◆ What you need to do ◆
Extract all lines from the data beneath that include the word "AGND".

[Material provided Boundary: Start]

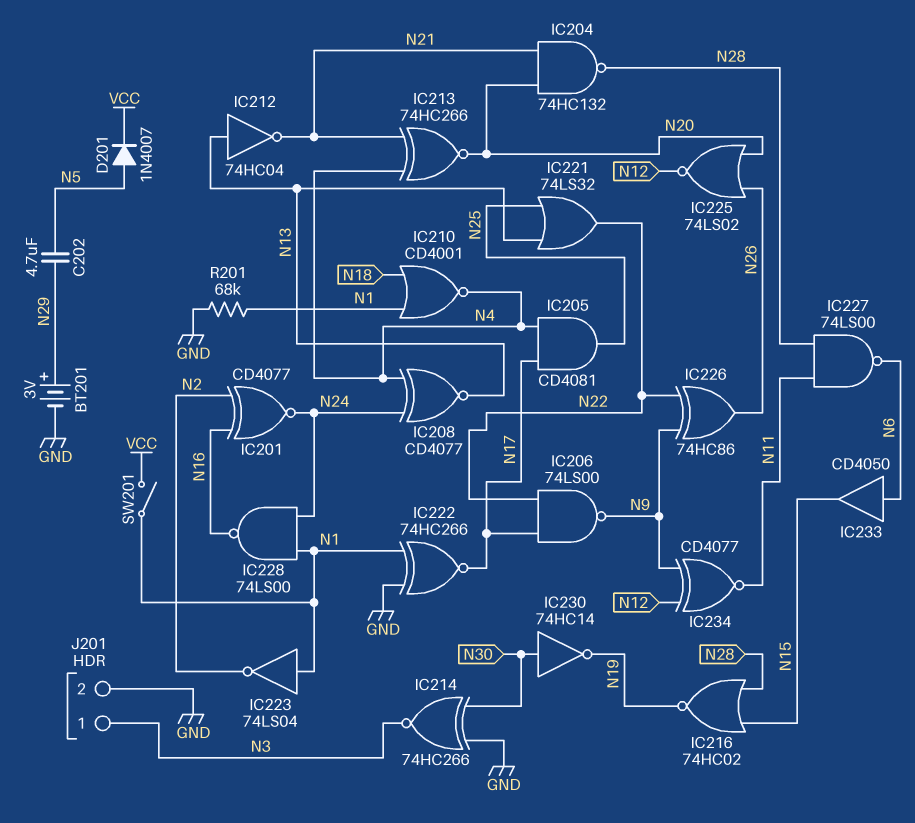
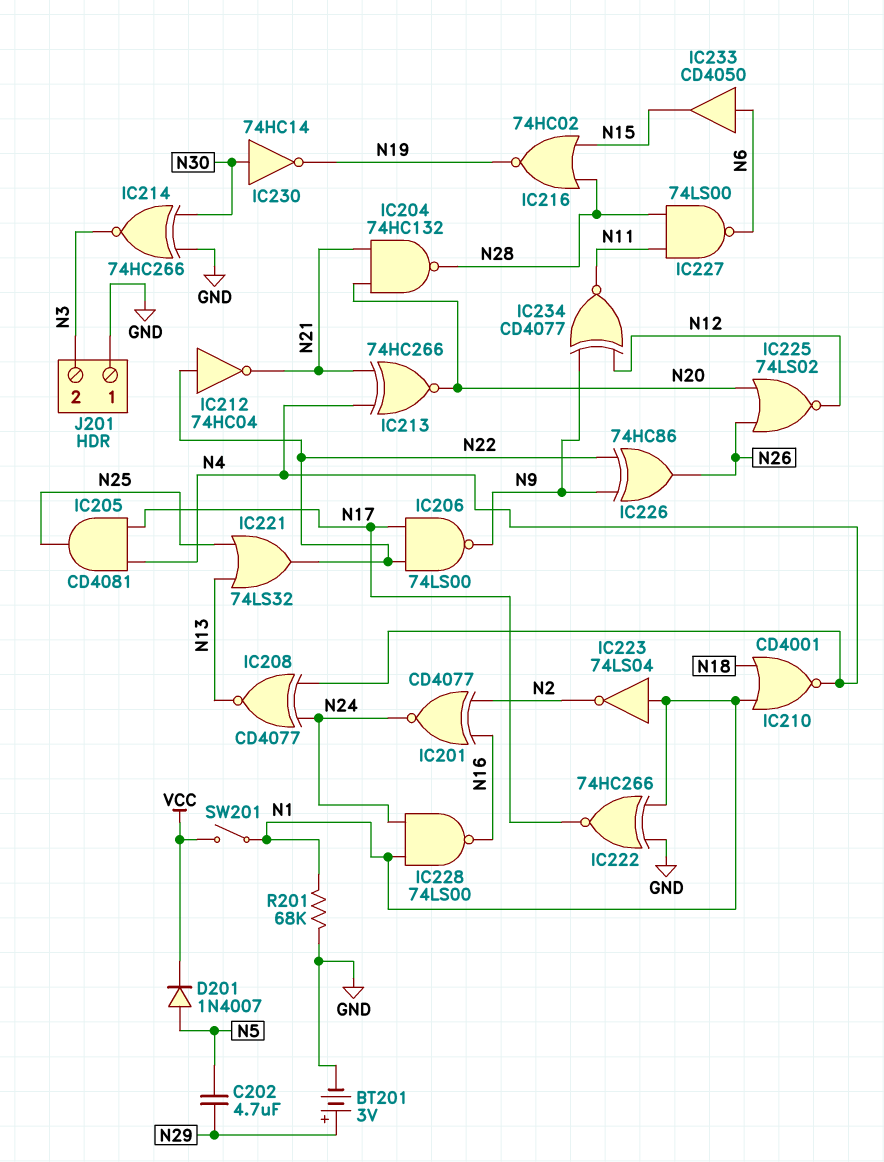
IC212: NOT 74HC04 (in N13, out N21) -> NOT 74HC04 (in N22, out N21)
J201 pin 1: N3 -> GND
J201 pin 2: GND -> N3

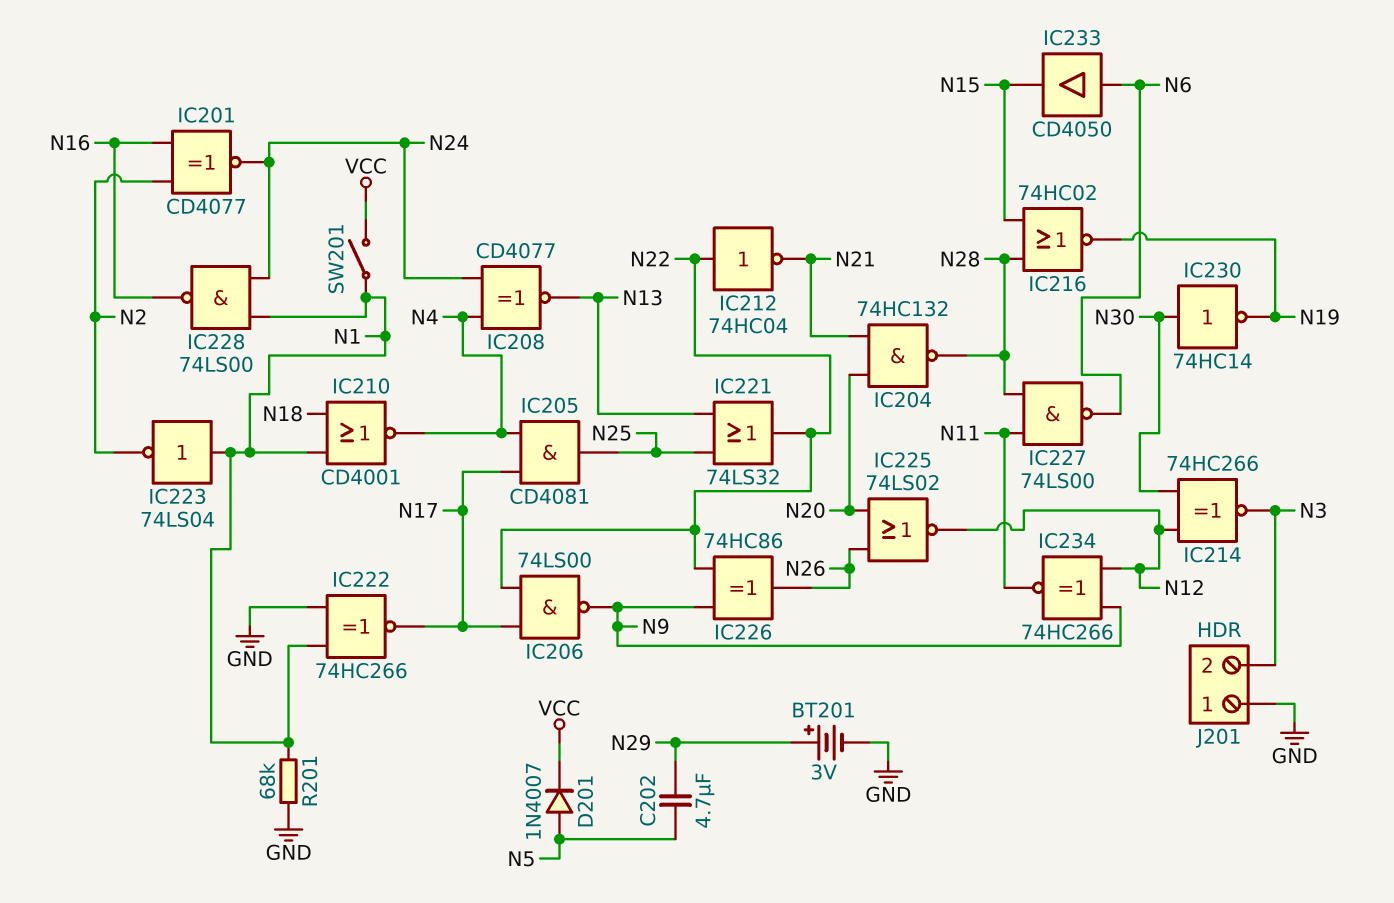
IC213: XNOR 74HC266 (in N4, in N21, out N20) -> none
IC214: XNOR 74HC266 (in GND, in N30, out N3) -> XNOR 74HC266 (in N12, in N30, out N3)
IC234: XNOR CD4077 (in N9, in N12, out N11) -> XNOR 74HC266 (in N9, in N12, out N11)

[Material provided Boundary: End]
[Material provided Boundary: Start]

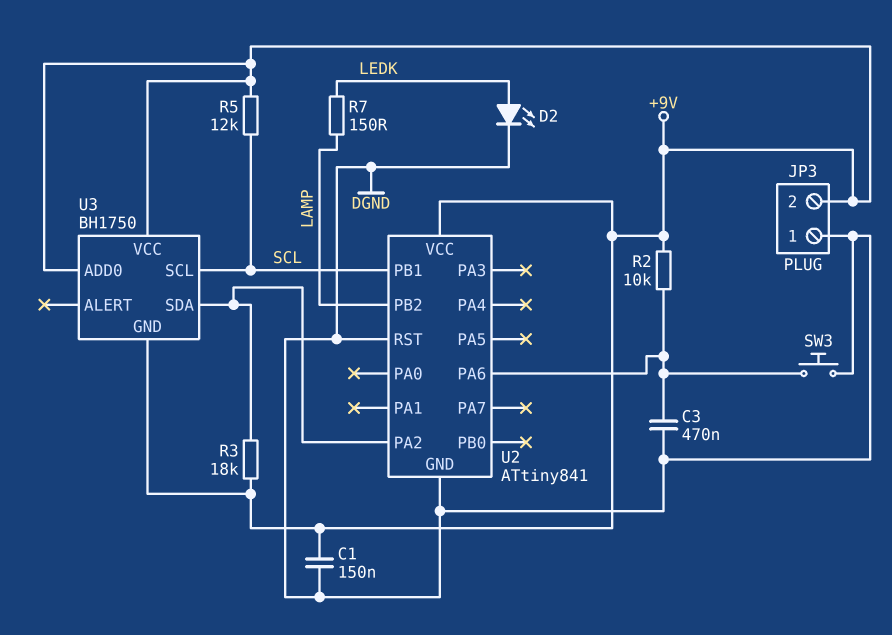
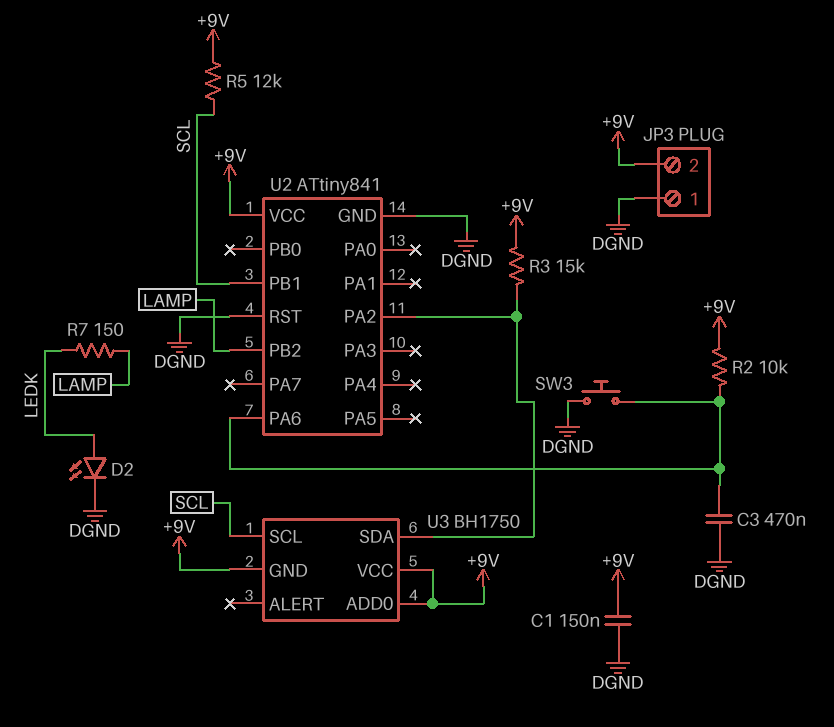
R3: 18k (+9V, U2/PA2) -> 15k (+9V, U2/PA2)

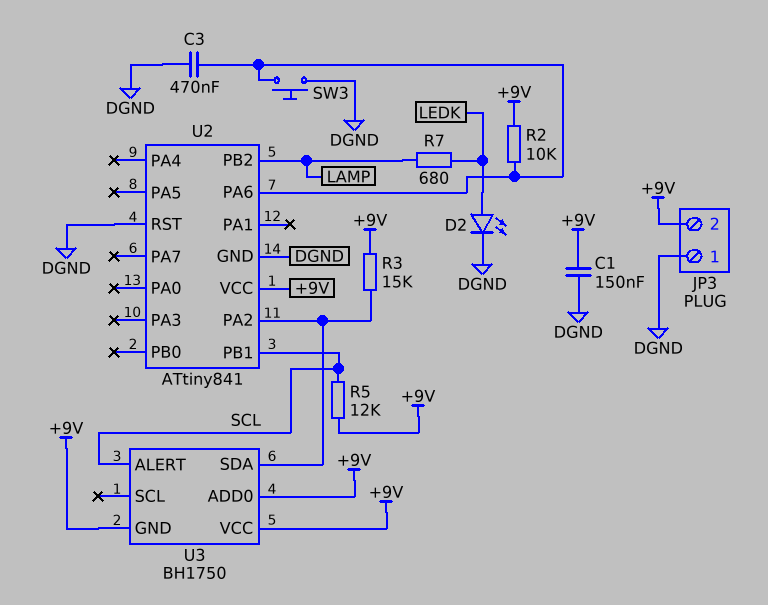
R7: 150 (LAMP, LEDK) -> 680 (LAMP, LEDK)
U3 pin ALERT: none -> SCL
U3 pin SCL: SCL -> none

[Material provided Boundary: End]
[Material provided Boundary: Start]

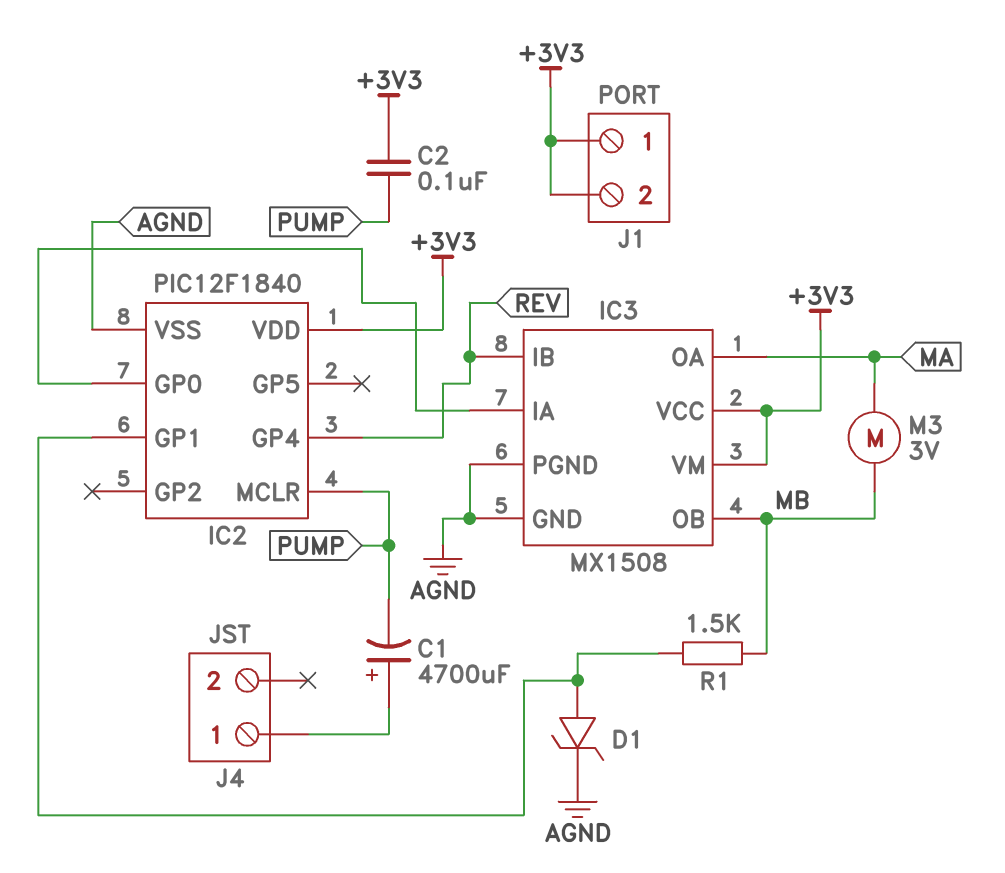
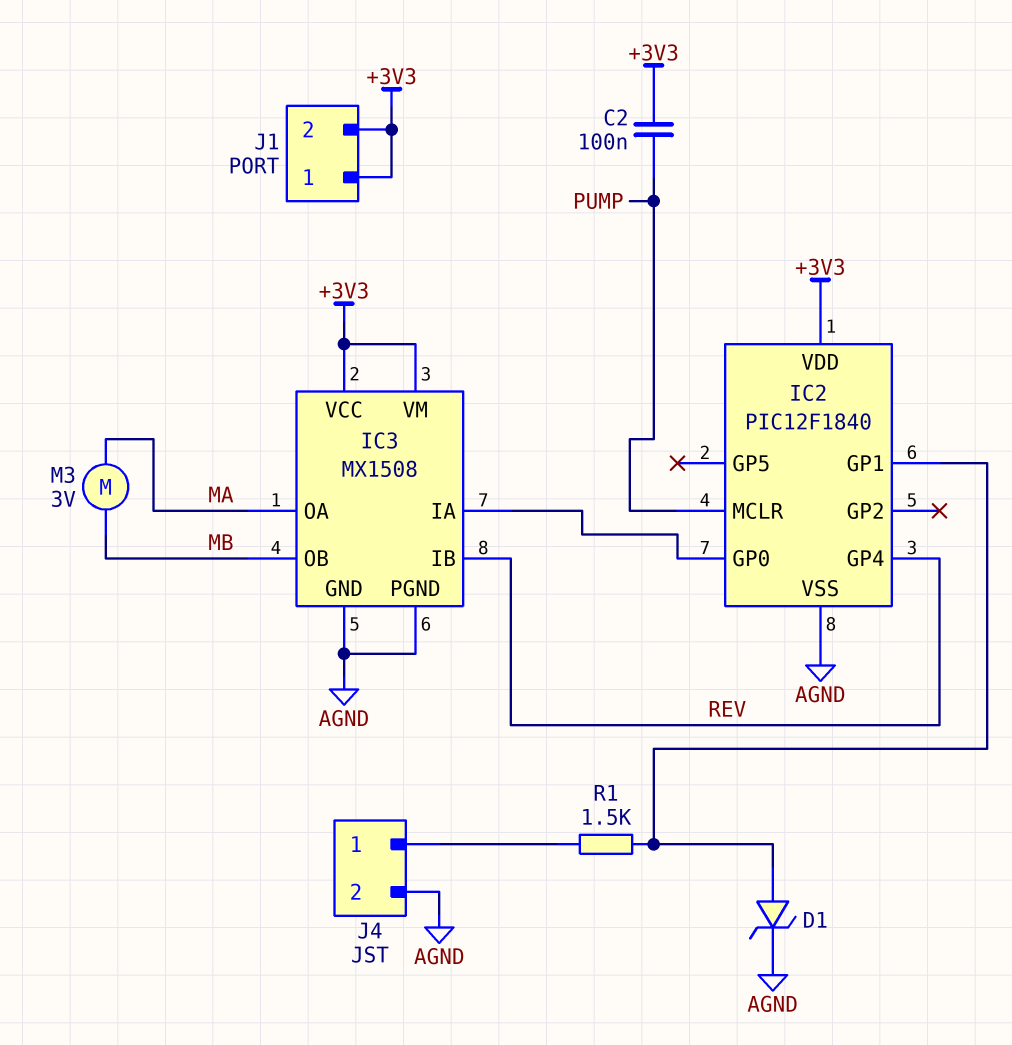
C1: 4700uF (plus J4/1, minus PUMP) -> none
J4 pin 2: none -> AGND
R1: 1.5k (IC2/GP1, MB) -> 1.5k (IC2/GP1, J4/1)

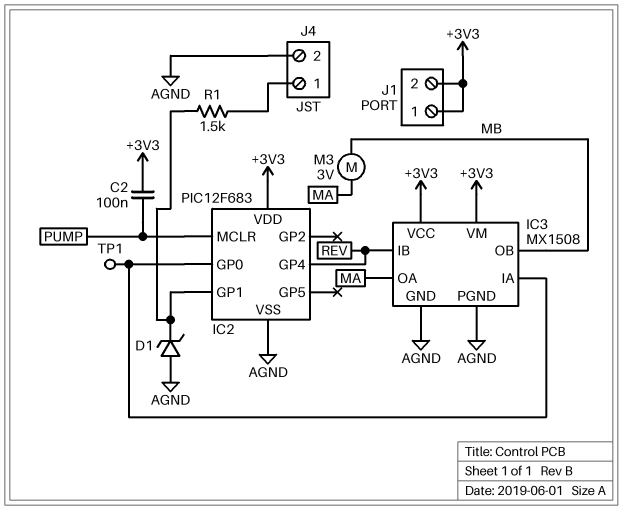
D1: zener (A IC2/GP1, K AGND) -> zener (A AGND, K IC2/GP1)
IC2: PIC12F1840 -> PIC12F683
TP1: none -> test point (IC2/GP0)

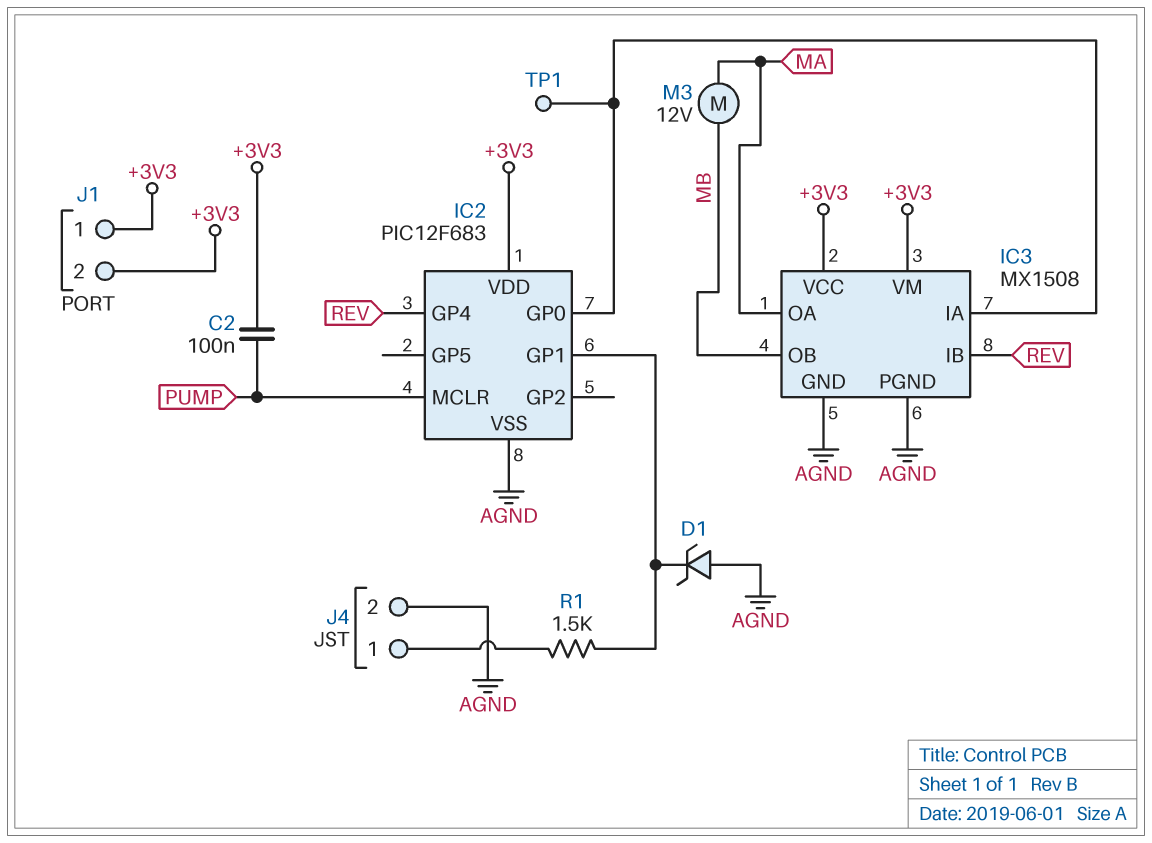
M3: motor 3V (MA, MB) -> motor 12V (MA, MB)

[Material provided Boundary: End]

◆ The completed task ◆
J4 pin 2: none -> AGND
D1: zener (A IC2/GP1, K AGND) -> zener (A AGND, K IC2/GP1)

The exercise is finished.